Convert every line of the items below into a Markdown table with the columns Row and Line, numbering the rows and skipping blank lines. Leave the pictures out of the table.

:: Data for review ::
********

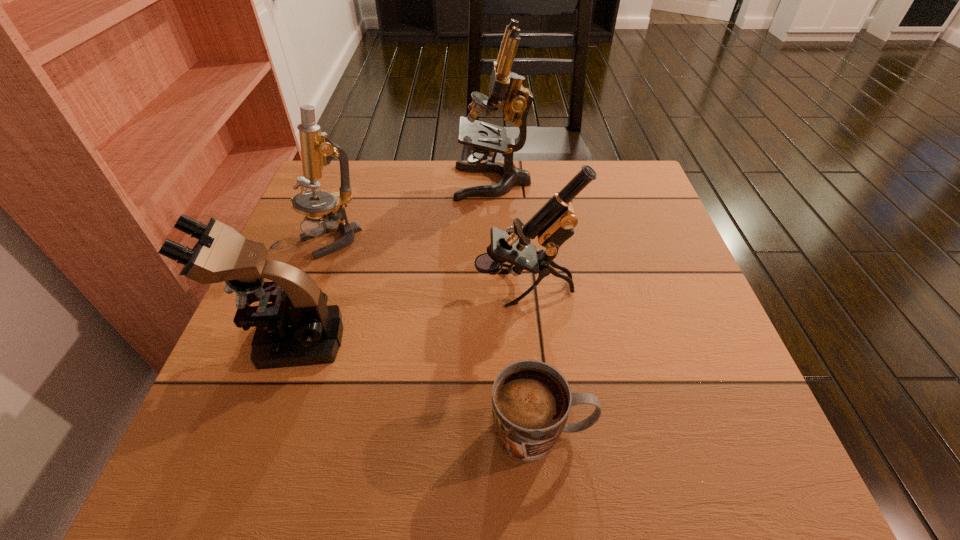
Image resolution: width=960 pixels, height=540 pixels. Identify the location of blank space located on the back of the second farthest microscope. (356, 168).

Find the location of a particular element. vacant space located through the eyepiece of the third farthest microscope is located at coordinates (423, 288).

Identify the location of free space located through the eyepiece of the third farthest microscope. (423, 288).

The height and width of the screenshot is (540, 960). I want to click on free region located 0.260m through the eyepiece of the third farthest microscope, so click(354, 288).

Locate an element on the screen. The width and height of the screenshot is (960, 540). blank area located 0.140m on the back of the nearest microscope is located at coordinates (317, 266).

This screenshot has width=960, height=540. What are the coordinates of `vacant space located on the side of the mug with the handle` in the screenshot? It's located at (622, 433).

Locate an element on the screen. The width and height of the screenshot is (960, 540). object situated at the far edge is located at coordinates (506, 91).

Where is `object present at the near edge`? object present at the near edge is located at coordinates (531, 400).

This screenshot has width=960, height=540. I want to click on vacant area at the far edge of the desktop, so click(x=533, y=170).

The height and width of the screenshot is (540, 960). What are the coordinates of `vacant region at the near edge of the desktop` in the screenshot? It's located at (424, 470).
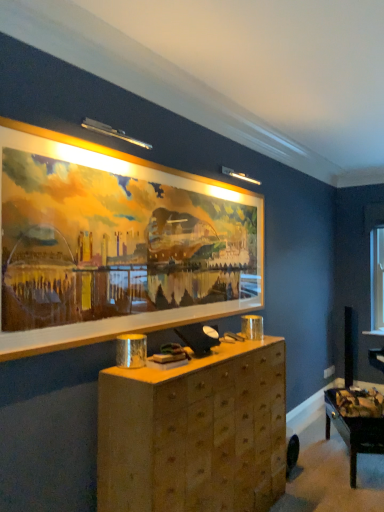
Question: From the image's perspective, is wooden picture frame at upper center above or below transparent glass window at upper right?

Choices:
 (A) above
 (B) below

Answer: (A)

Question: Considering the positions of wooden picture frame at upper center and transparent glass window at upper right in the image, is wooden picture frame at upper center wider or thinner than transparent glass window at upper right?

Choices:
 (A) thin
 (B) wide

Answer: (A)

Question: Based on their relative distances, which object is nearer to the wooden table at lower right?

Choices:
 (A) wooden chest of drawers at center
 (B) transparent glass window at upper right
 (C) wooden picture frame at upper center

Answer: (A)

Question: Estimate the real-world distances between objects in this image. Which object is farther from the wooden picture frame at upper center?

Choices:
 (A) wooden chest of drawers at center
 (B) wooden table at lower right
 (C) transparent glass window at upper right

Answer: (C)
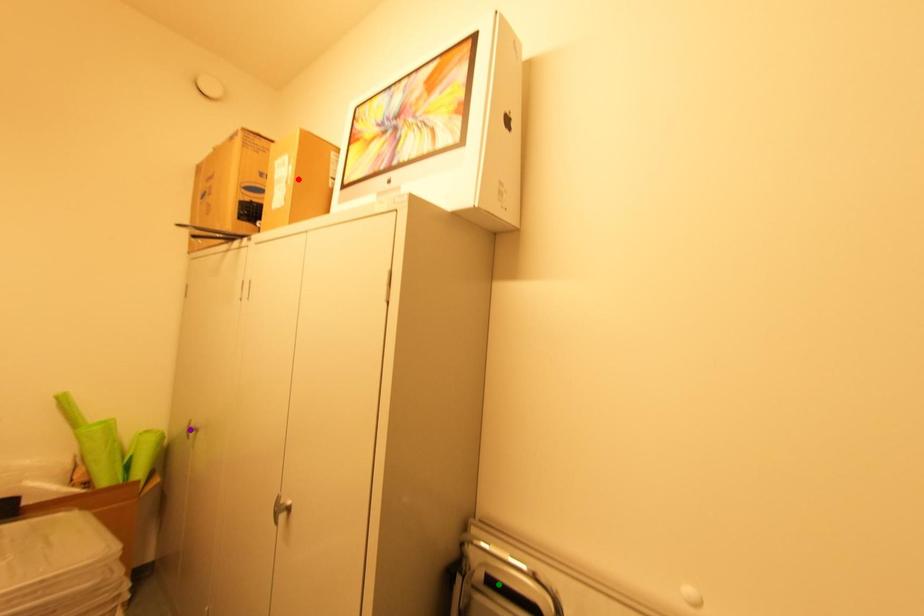
Based on the photo, order these from farthest to nearest:
1. red point
2. purple point
3. green point

purple point < red point < green point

********

:: Response ::
| Row | Line |
|---|---|
| 1 | Image resolution: width=960 pixels, height=540 pixels. Identify the location of blank space located on the back of the second farthest microscope. (356, 168). |
| 2 | Find the location of a particular element. vacant space located through the eyepiece of the third farthest microscope is located at coordinates (423, 288). |
| 3 | Identify the location of free space located through the eyepiece of the third farthest microscope. (423, 288). |
| 4 | The height and width of the screenshot is (540, 960). I want to click on free region located 0.260m through the eyepiece of the third farthest microscope, so click(354, 288). |
| 5 | Locate an element on the screen. The width and height of the screenshot is (960, 540). blank area located 0.140m on the back of the nearest microscope is located at coordinates (317, 266). |
| 6 | This screenshot has width=960, height=540. What are the coordinates of `vacant space located on the side of the mug with the handle` in the screenshot? It's located at (622, 433). |
| 7 | Locate an element on the screen. The width and height of the screenshot is (960, 540). object situated at the far edge is located at coordinates (506, 91). |
| 8 | Where is `object present at the near edge`? object present at the near edge is located at coordinates (531, 400). |
| 9 | This screenshot has width=960, height=540. I want to click on vacant area at the far edge of the desktop, so click(x=533, y=170). |
| 10 | The height and width of the screenshot is (540, 960). What are the coordinates of `vacant region at the near edge of the desktop` in the screenshot? It's located at (424, 470). |
| 11 | Question: From the image's perspective, is wooden picture frame at upper center above or below transparent glass window at upper right? |
| 12 | Choices: |
| 13 |  (A) above |
| 14 |  (B) below |
| 15 | Answer: (A) |
| 16 | Question: Considering the positions of wooden picture frame at upper center and transparent glass window at upper right in the image, is wooden picture frame at upper center wider or thinner than transparent glass window at upper right? |
| 17 | Choices: |
| 18 |  (A) thin |
| 19 |  (B) wide |
| 20 | Answer: (A) |
| 21 | Question: Based on their relative distances, which object is nearer to the wooden table at lower right? |
| 22 | Choices: |
| 23 |  (A) wooden chest of drawers at center |
| 24 |  (B) transparent glass window at upper right |
| 25 |  (C) wooden picture frame at upper center |
| 26 | Answer: (A) |
| 27 | Question: Estimate the real-world distances between objects in this image. Which object is farther from the wooden picture frame at upper center? |
| 28 | Choices: |
| 29 |  (A) wooden chest of drawers at center |
| 30 |  (B) wooden table at lower right |
| 31 |  (C) transparent glass window at upper right |
| 32 | Answer: (C) |
| 33 | Based on the photo, order these from farthest to nearest: |
| 34 | 1. red point |
| 35 | 2. purple point |
| 36 | 3. green point |
| 37 | purple point < red point < green point |